▸ **Work order**
Within the records below is a range that opens at the line with "- → carton/turquoise (239, 265, 305, 356)" and closes at the line with "- → can/green (476, 357, 545, 426)". Return that range word for word, both ends included, and only that range.

Data START

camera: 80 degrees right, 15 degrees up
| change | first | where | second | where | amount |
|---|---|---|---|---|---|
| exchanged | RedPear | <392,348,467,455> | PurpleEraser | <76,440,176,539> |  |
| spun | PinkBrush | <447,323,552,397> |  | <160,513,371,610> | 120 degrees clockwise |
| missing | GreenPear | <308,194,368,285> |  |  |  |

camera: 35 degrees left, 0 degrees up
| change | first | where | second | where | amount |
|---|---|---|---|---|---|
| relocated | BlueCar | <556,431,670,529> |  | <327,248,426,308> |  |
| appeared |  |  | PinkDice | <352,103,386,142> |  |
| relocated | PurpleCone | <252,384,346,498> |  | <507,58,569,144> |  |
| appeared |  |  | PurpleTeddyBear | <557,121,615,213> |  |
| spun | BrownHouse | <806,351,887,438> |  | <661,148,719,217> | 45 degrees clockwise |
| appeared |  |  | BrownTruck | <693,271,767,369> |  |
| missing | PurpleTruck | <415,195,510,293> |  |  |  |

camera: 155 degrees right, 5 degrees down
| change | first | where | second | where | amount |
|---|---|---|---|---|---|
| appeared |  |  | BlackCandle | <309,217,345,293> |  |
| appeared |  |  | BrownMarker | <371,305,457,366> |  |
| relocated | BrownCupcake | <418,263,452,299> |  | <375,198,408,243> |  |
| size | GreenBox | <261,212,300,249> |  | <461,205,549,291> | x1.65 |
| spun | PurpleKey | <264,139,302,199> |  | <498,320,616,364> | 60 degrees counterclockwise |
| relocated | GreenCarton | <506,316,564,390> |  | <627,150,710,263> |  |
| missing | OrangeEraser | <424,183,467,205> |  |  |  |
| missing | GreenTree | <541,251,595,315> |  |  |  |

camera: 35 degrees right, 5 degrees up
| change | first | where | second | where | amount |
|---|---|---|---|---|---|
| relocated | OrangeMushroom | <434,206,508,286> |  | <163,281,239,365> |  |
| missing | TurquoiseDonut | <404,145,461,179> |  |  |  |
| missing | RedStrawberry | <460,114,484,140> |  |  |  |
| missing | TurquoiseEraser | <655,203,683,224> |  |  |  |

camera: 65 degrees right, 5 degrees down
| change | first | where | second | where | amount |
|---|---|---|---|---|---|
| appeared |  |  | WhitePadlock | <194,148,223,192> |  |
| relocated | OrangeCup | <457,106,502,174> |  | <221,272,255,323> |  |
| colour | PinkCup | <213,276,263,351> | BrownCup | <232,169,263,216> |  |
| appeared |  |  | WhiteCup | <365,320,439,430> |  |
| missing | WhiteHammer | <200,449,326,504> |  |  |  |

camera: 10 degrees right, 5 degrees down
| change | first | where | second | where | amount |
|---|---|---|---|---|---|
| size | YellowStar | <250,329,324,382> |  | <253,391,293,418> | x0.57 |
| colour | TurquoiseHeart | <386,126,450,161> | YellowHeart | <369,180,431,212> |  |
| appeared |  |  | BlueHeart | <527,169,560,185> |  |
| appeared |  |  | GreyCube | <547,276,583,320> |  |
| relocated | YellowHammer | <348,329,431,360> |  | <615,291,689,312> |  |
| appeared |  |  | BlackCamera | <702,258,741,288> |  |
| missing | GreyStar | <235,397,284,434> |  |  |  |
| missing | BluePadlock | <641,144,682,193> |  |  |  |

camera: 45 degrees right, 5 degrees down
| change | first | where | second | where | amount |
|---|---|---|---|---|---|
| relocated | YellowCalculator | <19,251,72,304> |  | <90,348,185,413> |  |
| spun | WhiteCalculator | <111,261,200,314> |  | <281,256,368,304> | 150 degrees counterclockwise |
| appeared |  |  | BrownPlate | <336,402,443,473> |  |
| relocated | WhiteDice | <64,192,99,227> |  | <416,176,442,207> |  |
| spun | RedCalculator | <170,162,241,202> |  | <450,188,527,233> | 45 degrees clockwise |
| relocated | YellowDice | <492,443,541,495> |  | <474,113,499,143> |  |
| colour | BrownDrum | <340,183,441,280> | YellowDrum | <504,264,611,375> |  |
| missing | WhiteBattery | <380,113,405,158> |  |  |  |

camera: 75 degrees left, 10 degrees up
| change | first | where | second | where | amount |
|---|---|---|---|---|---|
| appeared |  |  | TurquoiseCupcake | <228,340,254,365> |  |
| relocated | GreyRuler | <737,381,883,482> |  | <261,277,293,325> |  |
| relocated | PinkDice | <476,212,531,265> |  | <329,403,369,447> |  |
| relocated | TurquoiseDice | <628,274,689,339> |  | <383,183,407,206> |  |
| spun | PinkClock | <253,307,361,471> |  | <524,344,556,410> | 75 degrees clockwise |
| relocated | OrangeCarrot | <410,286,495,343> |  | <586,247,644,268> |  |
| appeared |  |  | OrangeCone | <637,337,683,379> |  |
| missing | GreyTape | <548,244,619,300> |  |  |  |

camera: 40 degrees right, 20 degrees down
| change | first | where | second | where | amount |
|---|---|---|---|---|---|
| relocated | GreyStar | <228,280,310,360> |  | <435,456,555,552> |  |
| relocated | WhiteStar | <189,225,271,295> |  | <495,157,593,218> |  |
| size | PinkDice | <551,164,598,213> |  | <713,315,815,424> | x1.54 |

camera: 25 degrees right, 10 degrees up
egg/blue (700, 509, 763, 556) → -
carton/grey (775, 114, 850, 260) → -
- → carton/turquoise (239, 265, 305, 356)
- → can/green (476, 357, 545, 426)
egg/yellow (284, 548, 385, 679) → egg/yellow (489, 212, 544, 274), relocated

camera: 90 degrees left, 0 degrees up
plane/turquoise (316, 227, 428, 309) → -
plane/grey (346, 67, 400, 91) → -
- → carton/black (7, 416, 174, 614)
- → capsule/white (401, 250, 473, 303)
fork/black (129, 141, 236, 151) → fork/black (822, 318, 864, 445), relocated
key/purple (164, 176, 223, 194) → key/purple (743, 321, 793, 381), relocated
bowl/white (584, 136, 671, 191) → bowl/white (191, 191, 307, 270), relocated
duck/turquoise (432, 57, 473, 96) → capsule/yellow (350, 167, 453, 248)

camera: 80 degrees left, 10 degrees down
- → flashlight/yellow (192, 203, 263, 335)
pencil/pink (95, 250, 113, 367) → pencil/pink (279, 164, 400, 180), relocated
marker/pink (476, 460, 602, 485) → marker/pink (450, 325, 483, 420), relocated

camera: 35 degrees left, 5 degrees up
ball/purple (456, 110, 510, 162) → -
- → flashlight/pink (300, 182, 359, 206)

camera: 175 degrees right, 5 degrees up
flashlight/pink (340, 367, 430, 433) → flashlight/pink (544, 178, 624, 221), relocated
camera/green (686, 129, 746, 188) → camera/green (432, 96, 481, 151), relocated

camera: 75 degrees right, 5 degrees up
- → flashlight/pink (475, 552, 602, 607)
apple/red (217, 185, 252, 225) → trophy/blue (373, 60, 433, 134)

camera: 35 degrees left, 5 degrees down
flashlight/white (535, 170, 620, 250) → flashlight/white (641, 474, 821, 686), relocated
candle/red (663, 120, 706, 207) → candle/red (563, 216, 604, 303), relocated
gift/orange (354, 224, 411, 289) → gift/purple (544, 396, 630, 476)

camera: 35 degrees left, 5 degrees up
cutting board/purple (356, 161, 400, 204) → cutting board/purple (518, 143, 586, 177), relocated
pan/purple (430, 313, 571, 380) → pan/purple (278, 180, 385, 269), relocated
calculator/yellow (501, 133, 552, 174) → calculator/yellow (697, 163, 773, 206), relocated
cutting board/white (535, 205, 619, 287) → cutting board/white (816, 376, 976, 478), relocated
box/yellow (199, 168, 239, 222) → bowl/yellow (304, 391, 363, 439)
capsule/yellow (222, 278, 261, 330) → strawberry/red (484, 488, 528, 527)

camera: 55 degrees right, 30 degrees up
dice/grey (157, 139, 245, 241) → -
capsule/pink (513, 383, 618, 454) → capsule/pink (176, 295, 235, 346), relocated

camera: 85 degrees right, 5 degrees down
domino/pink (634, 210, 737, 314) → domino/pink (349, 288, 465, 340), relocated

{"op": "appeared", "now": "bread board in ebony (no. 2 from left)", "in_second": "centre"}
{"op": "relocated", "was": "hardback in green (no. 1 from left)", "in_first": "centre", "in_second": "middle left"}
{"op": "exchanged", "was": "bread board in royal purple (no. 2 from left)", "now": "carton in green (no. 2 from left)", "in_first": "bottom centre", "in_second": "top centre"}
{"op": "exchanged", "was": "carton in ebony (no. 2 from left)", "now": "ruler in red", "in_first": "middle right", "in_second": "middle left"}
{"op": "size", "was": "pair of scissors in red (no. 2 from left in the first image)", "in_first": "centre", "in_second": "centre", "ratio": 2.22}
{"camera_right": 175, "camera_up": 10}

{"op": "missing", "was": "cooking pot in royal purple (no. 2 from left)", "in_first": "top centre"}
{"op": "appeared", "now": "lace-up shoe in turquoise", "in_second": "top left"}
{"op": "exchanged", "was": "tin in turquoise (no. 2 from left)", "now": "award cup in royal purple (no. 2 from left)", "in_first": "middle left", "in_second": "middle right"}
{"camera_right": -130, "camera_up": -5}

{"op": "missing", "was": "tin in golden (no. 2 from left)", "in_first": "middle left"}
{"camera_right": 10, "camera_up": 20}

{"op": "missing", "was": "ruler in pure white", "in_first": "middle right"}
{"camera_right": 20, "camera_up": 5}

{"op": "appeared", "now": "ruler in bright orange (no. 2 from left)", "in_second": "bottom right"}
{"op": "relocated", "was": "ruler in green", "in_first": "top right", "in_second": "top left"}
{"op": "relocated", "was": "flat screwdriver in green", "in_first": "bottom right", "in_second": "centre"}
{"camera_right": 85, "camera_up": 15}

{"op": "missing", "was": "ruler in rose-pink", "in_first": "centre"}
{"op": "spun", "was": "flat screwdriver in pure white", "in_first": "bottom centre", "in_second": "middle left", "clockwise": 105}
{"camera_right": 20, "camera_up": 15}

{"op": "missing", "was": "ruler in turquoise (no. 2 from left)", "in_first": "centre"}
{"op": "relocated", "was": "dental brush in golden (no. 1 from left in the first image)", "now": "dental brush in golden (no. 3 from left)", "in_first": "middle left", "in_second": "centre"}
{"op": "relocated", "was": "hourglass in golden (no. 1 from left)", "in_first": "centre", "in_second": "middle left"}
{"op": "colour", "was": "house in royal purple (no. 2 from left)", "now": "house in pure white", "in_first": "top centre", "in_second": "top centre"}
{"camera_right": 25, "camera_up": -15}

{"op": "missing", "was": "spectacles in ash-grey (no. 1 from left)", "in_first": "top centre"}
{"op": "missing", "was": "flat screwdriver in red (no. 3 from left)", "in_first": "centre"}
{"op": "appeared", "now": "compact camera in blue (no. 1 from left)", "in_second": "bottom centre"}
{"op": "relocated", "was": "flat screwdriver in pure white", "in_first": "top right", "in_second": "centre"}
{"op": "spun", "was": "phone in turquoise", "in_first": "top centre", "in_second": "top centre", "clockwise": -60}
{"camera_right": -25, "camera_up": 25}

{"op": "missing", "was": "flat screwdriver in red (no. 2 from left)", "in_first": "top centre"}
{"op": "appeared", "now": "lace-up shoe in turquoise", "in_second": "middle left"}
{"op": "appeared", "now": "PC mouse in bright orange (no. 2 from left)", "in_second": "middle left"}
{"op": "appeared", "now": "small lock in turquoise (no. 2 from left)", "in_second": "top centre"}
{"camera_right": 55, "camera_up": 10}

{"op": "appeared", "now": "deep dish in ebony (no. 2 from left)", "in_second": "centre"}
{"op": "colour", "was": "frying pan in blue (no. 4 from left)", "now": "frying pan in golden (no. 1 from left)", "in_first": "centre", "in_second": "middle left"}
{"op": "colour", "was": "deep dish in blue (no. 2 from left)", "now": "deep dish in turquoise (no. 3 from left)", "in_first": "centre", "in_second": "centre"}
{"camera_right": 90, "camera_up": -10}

Data END

▸ **Expected answer**
- → carton/turquoise (239, 265, 305, 356)
- → can/green (476, 357, 545, 426)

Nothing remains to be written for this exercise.